= Task description =
Look through the data below for the line with "camera: 160 degrees left, 10 degrees down", and transcribe it exactly together with each line after it up to and including the line with "(768, 162) = (110, 434): none -> blue boat". Give nothing else.

= Supplied entries =
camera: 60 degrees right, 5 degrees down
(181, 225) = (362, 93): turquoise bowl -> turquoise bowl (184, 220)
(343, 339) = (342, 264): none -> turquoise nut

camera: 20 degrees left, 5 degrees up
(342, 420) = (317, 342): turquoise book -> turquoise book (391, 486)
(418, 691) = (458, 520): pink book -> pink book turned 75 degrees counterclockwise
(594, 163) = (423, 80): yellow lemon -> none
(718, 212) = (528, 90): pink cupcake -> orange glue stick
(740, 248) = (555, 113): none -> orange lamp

==

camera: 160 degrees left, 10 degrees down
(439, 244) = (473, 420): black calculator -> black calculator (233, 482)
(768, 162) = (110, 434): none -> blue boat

* * *

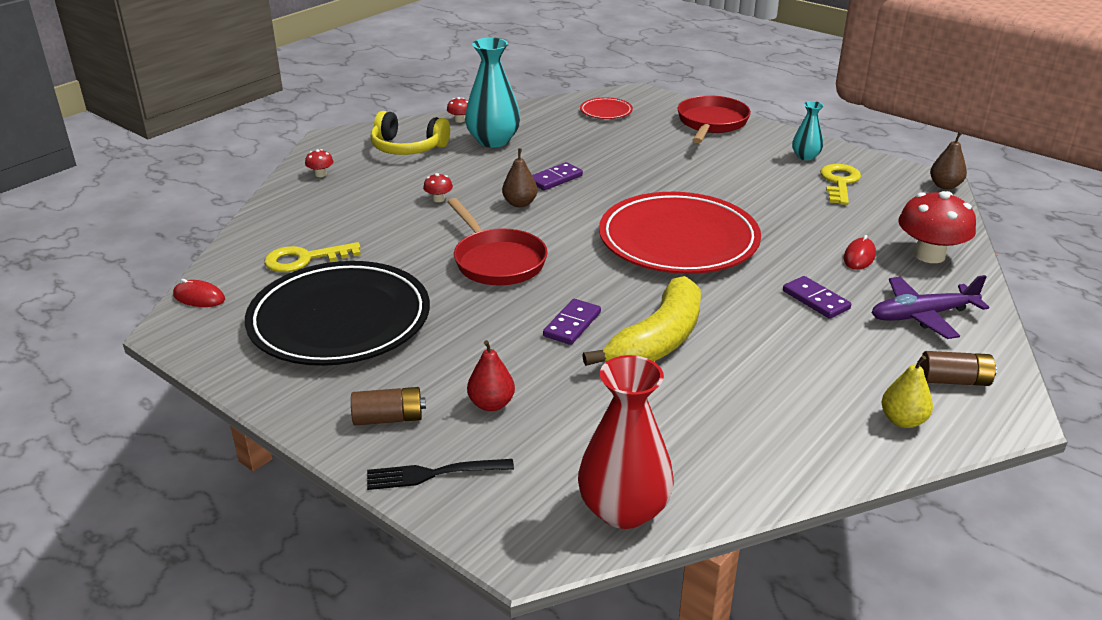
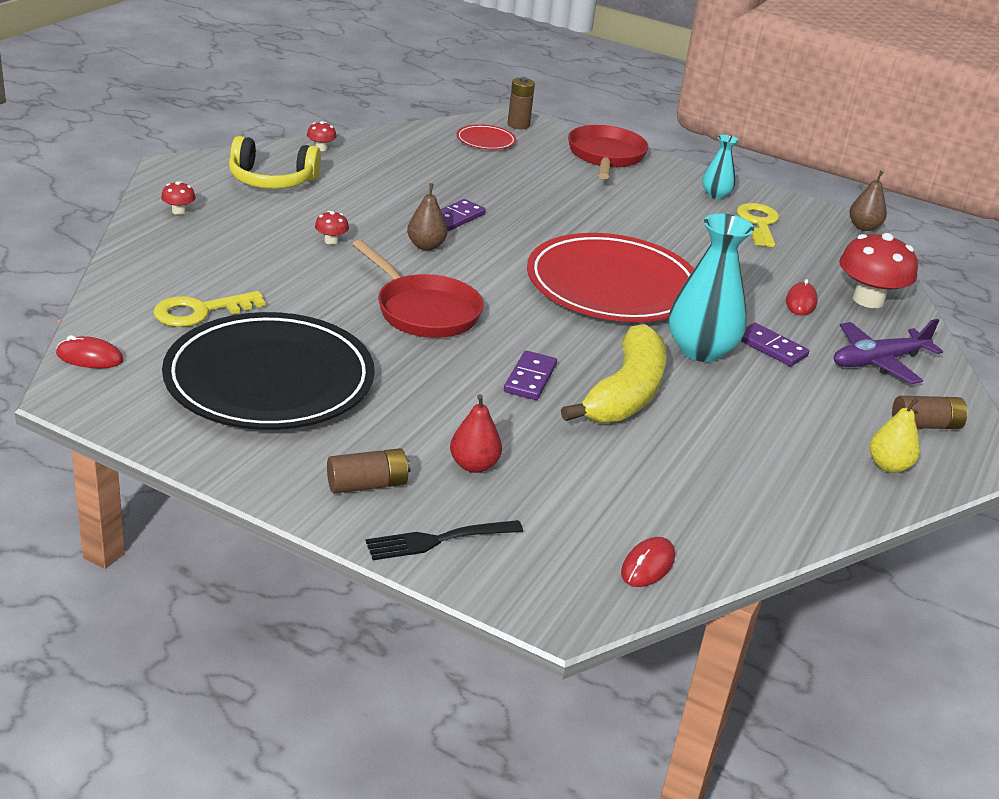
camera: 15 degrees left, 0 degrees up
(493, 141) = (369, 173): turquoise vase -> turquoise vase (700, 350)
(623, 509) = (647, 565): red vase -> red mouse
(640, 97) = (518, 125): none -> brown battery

= Result of this exercise =
camera: 160 degrees left, 10 degrees down
(439, 244) = (473, 420): black calculator -> black calculator (233, 482)
(768, 162) = (110, 434): none -> blue boat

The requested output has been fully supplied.